Object change descriptions
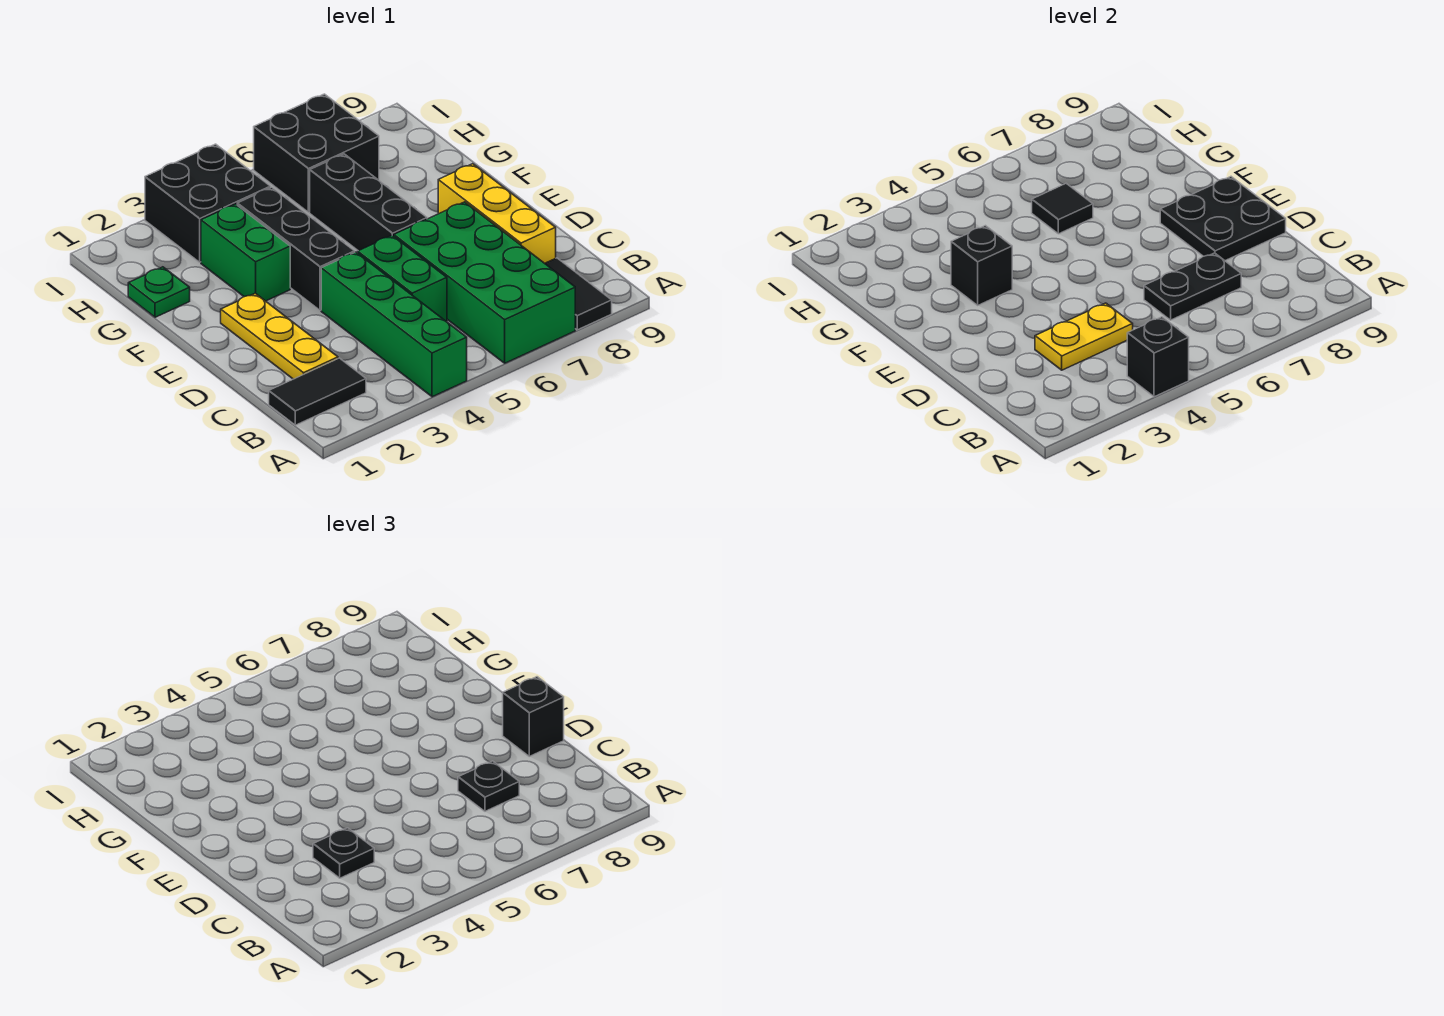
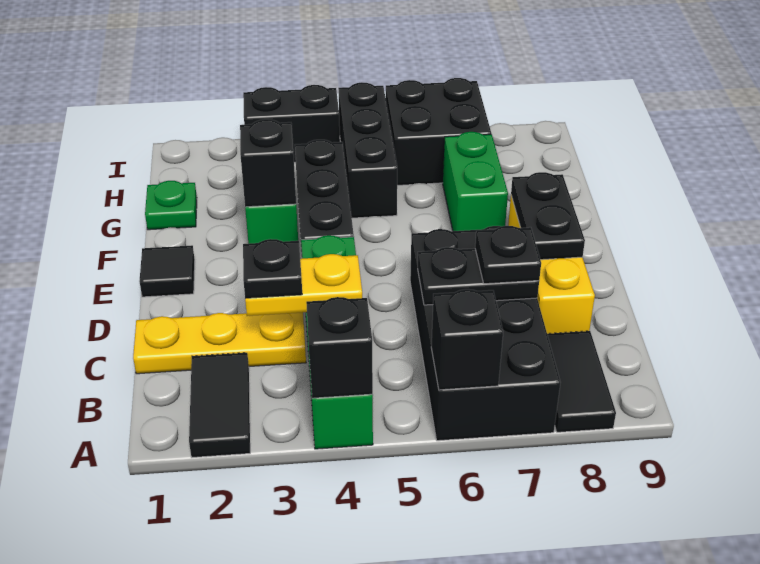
green brick A6:D7 level 1 -> black brick A6:D7 level 1
black tile B1:B2 level 1 -> black tile A2:B2 level 1
yellow plate C2:E2 level 1 -> yellow plate C1:C3 level 1
green brick C5:D5 level 1 -> green brick F7:G7 level 1
black plate D8:E9 level 2 -> black plate D8:E8 level 2
black brick D9 level 3 -> black brick A6 level 2
black brick E6:G6 level 1 -> black brick G5:I5 level 1
black tile G6 level 2 -> black tile E1 level 1
black brick H3:I4 level 1 -> black brick I3:I4 level 1

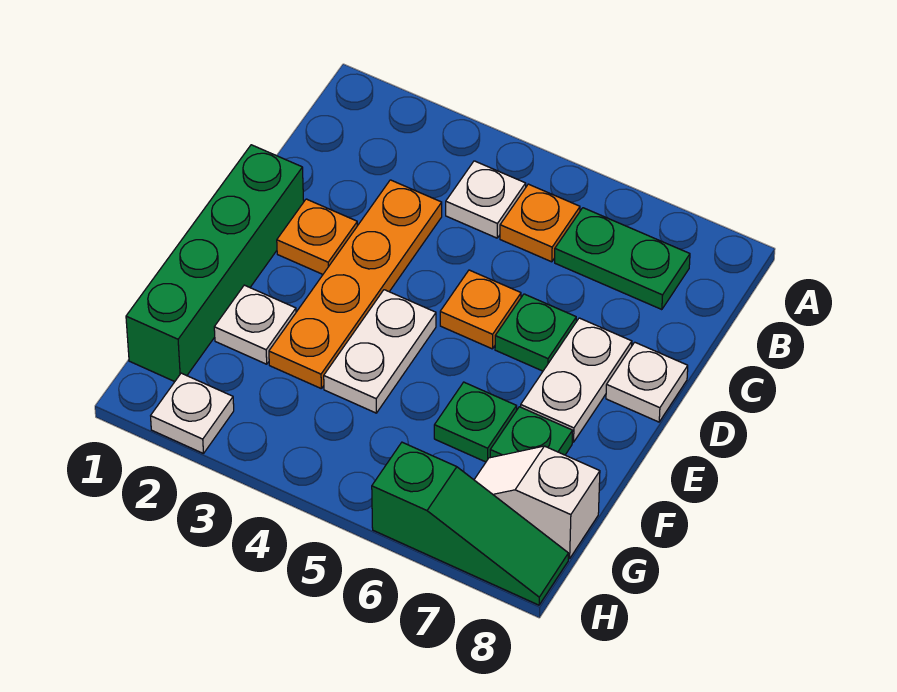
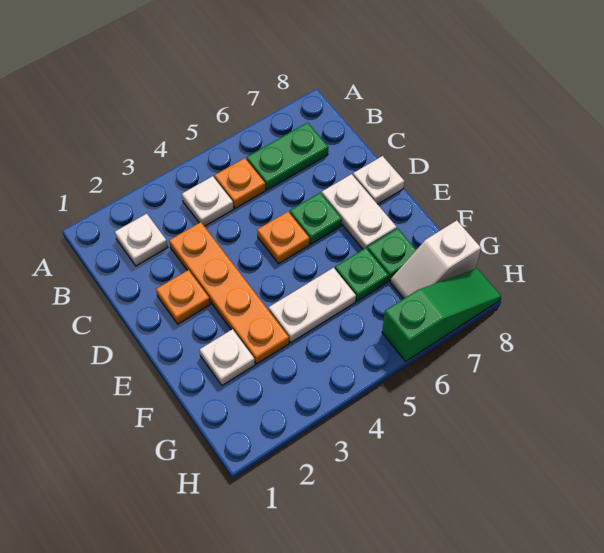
green brick D1:G1 level 1 -> none
white plate E4:F4 level 1 -> white plate F4:F5 level 1
white plate H2 level 1 -> white plate B2 level 1

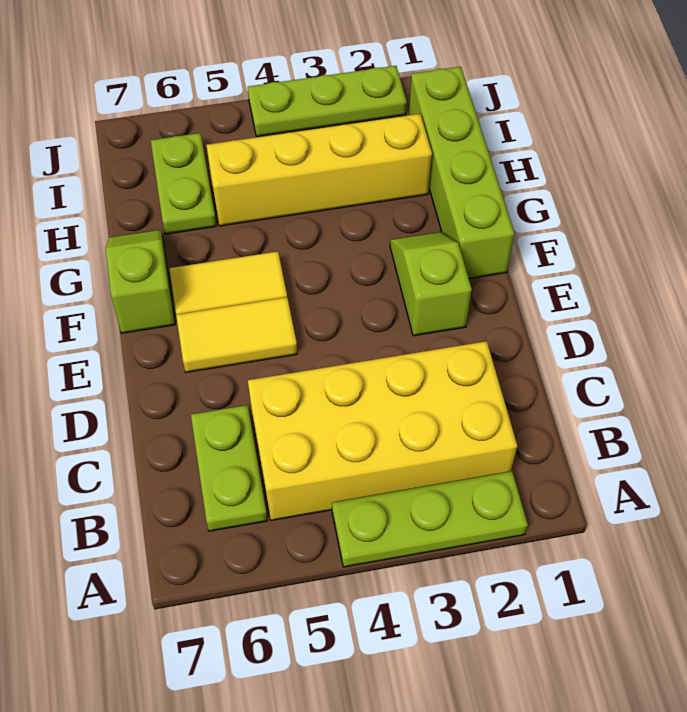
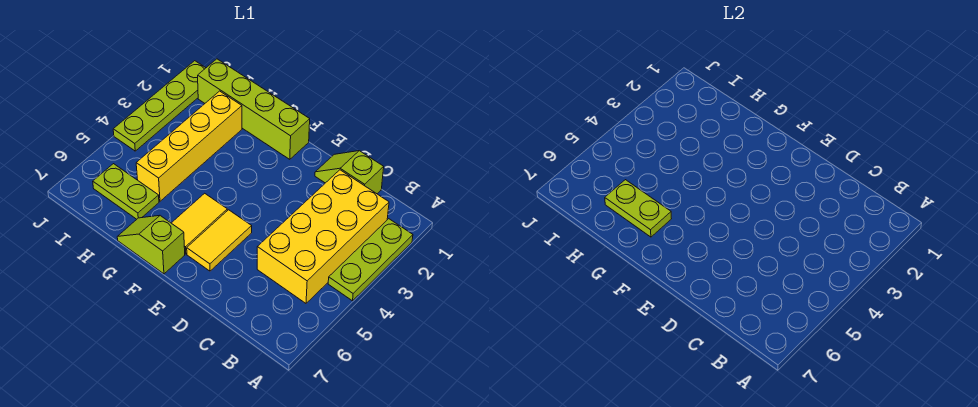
lime plate B6:C6 level 1 -> lime plate G6:H6 level 2
lime slope E2:F2 level 1 top E -> lime slope C1:D1 level 1 top C
lime plate J2:J4 level 1 -> lime plate J1:J4 level 1

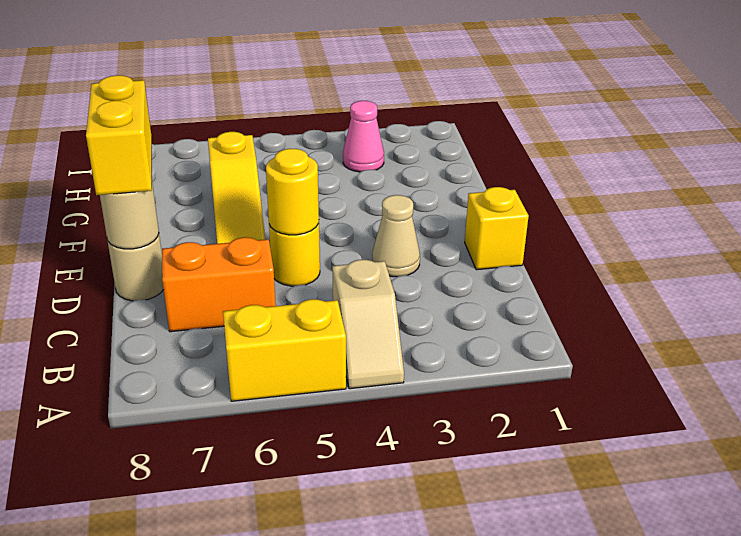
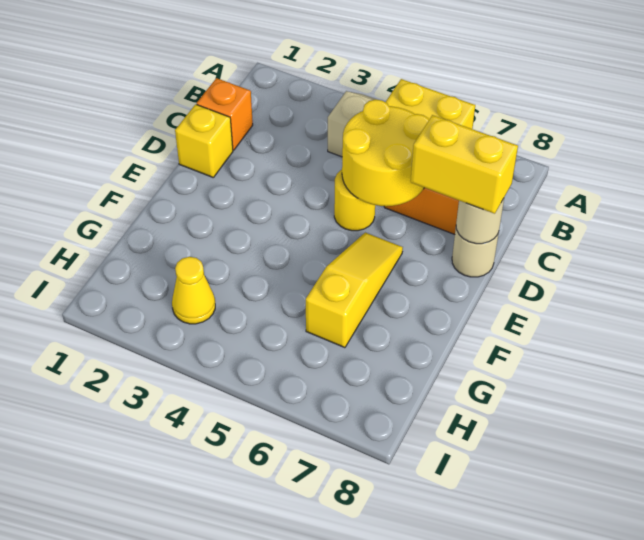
none -> orange brick C1 level 1
tan cone D3 level 1 -> none
yellow round brick D5 level 2 -> yellow round brick C5:D6 level 2
yellow brick D8:E8 level 3 -> yellow brick D7:D8 level 3
pink cone H3 level 1 -> yellow cone H3 level 1

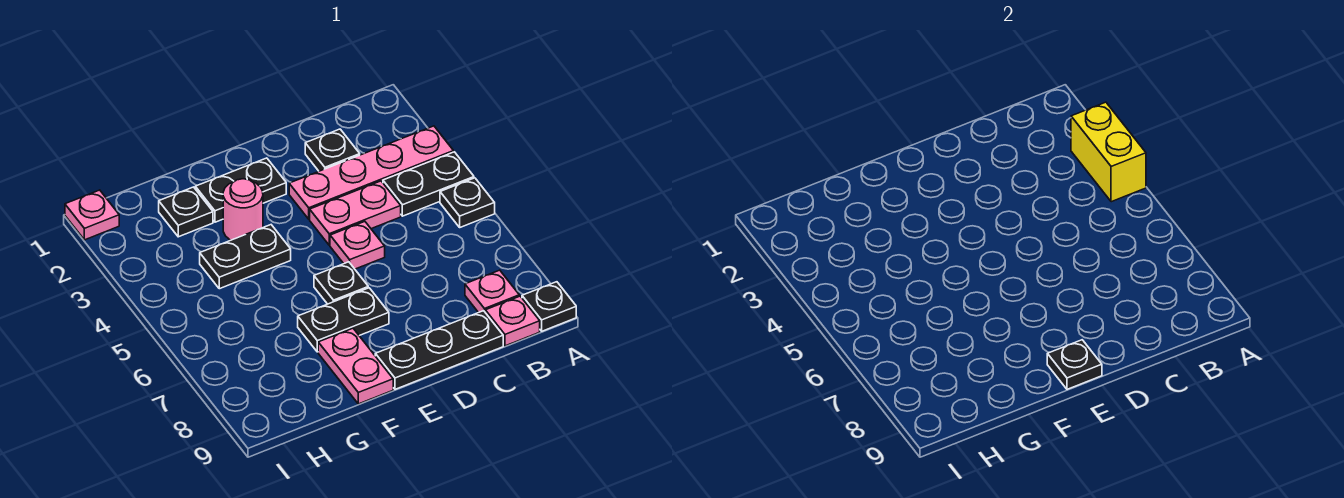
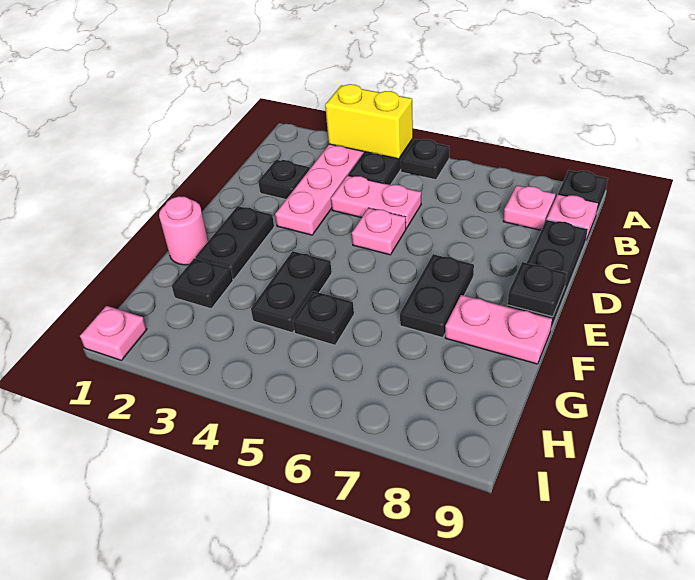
pink plate C4:D4 level 1 -> pink plate C4:C5 level 1
black plate E6 level 1 -> black plate G5 level 1
pink round brick F3 level 1 -> pink round brick F1 level 1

• _INSTRUCTIONS FOR THE TASK_:
Repeat the records above exactly, leaving out any pictures they contain.

• _OUTPUT BELOW_:
green brick A6:D7 level 1 -> black brick A6:D7 level 1
black tile B1:B2 level 1 -> black tile A2:B2 level 1
yellow plate C2:E2 level 1 -> yellow plate C1:C3 level 1
green brick C5:D5 level 1 -> green brick F7:G7 level 1
black plate D8:E9 level 2 -> black plate D8:E8 level 2
black brick D9 level 3 -> black brick A6 level 2
black brick E6:G6 level 1 -> black brick G5:I5 level 1
black tile G6 level 2 -> black tile E1 level 1
black brick H3:I4 level 1 -> black brick I3:I4 level 1

green brick D1:G1 level 1 -> none
white plate E4:F4 level 1 -> white plate F4:F5 level 1
white plate H2 level 1 -> white plate B2 level 1

lime plate B6:C6 level 1 -> lime plate G6:H6 level 2
lime slope E2:F2 level 1 top E -> lime slope C1:D1 level 1 top C
lime plate J2:J4 level 1 -> lime plate J1:J4 level 1

none -> orange brick C1 level 1
tan cone D3 level 1 -> none
yellow round brick D5 level 2 -> yellow round brick C5:D6 level 2
yellow brick D8:E8 level 3 -> yellow brick D7:D8 level 3
pink cone H3 level 1 -> yellow cone H3 level 1

pink plate C4:D4 level 1 -> pink plate C4:C5 level 1
black plate E6 level 1 -> black plate G5 level 1
pink round brick F3 level 1 -> pink round brick F1 level 1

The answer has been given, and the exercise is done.